--- ENTRIES SUPPLIED Enclosed Below ---

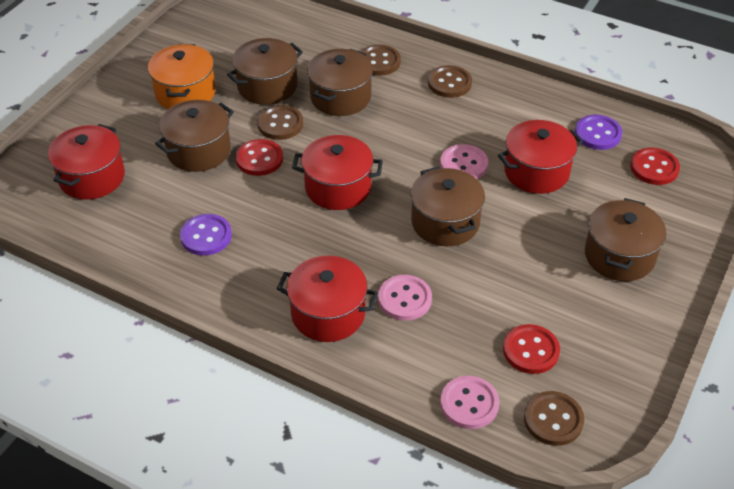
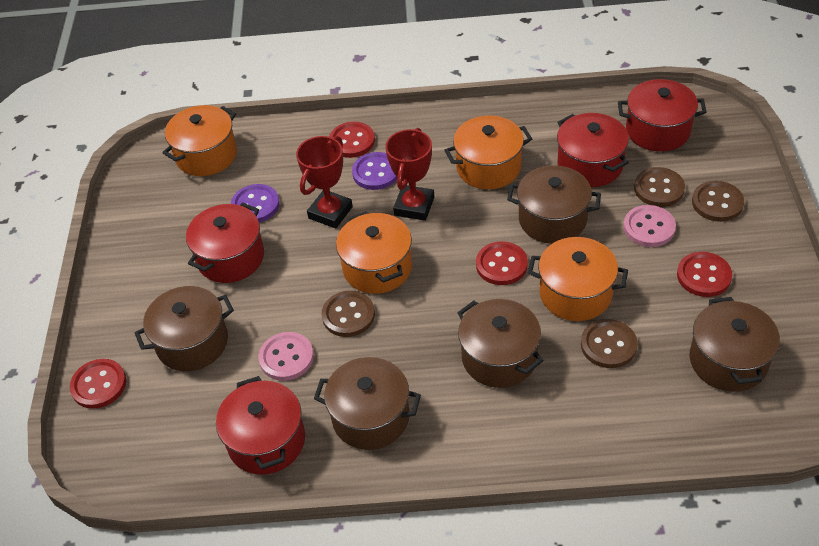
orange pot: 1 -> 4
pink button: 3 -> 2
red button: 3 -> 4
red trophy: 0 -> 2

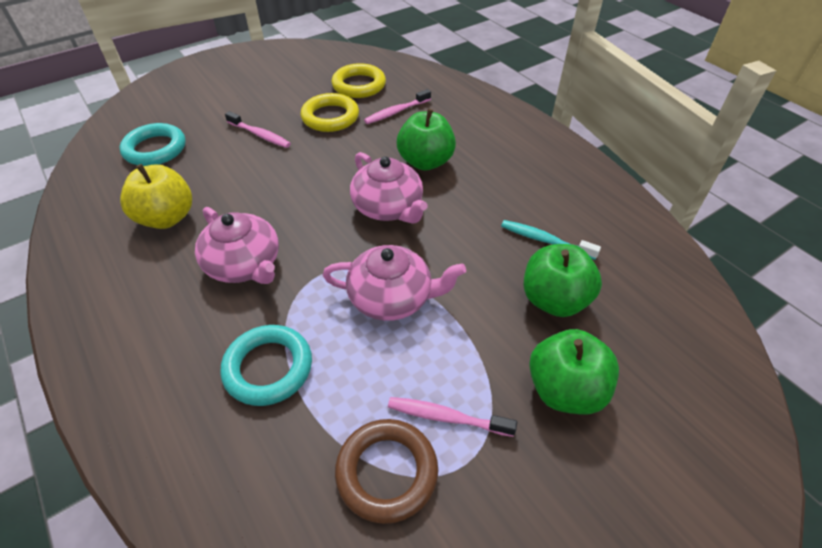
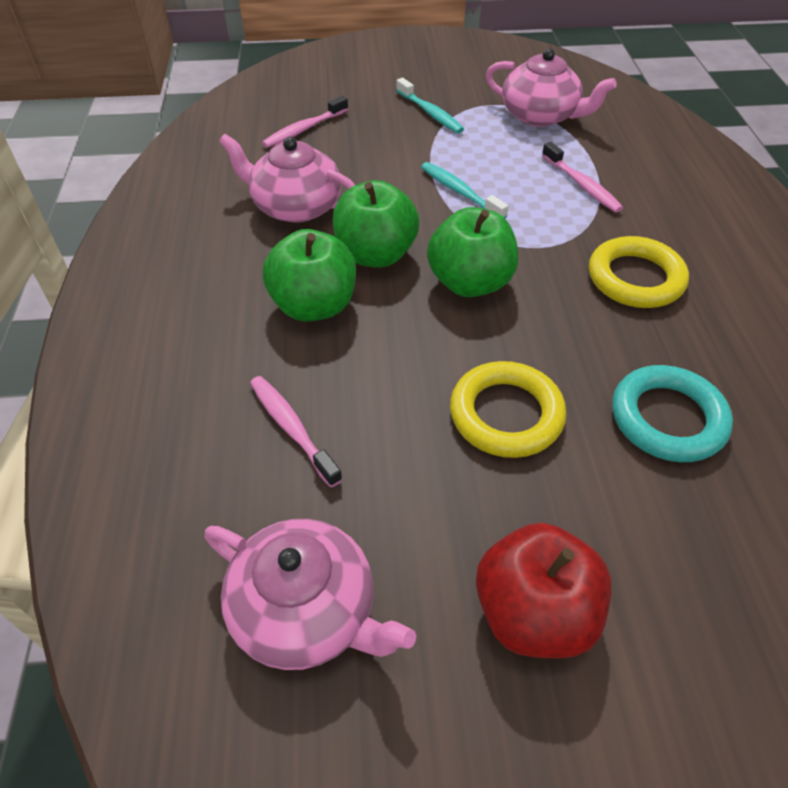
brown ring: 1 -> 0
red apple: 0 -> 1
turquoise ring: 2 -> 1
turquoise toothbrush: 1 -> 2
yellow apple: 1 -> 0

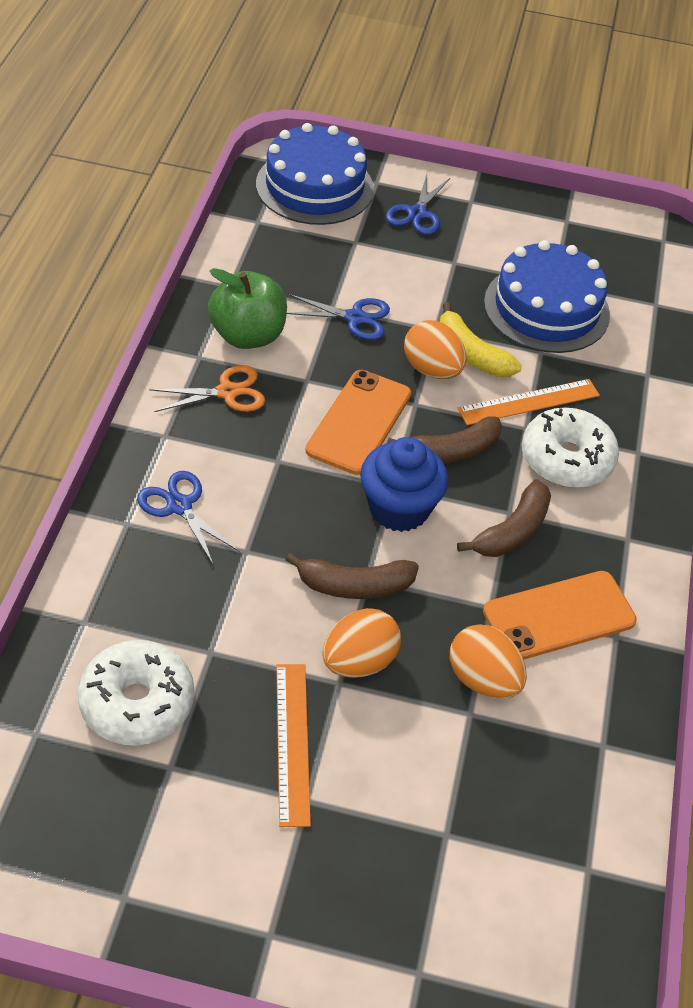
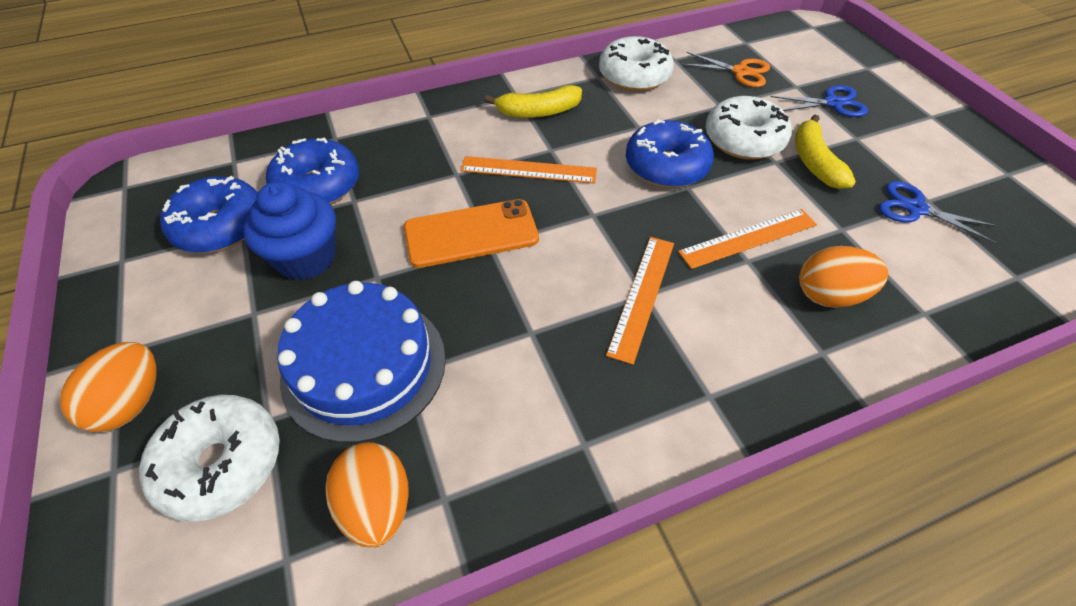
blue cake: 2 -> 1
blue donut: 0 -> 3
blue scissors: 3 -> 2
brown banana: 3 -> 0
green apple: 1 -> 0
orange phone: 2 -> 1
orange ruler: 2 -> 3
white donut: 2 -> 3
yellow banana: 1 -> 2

--- End of Enclosed ENTRIES SUPPLIED ---

Find the line with "orange phone: 2 -> 1" in the data above. Restate it and all later lines word for word, ending with the last line.

[EXERCISE ANSWER]
orange phone: 2 -> 1
orange ruler: 2 -> 3
white donut: 2 -> 3
yellow banana: 1 -> 2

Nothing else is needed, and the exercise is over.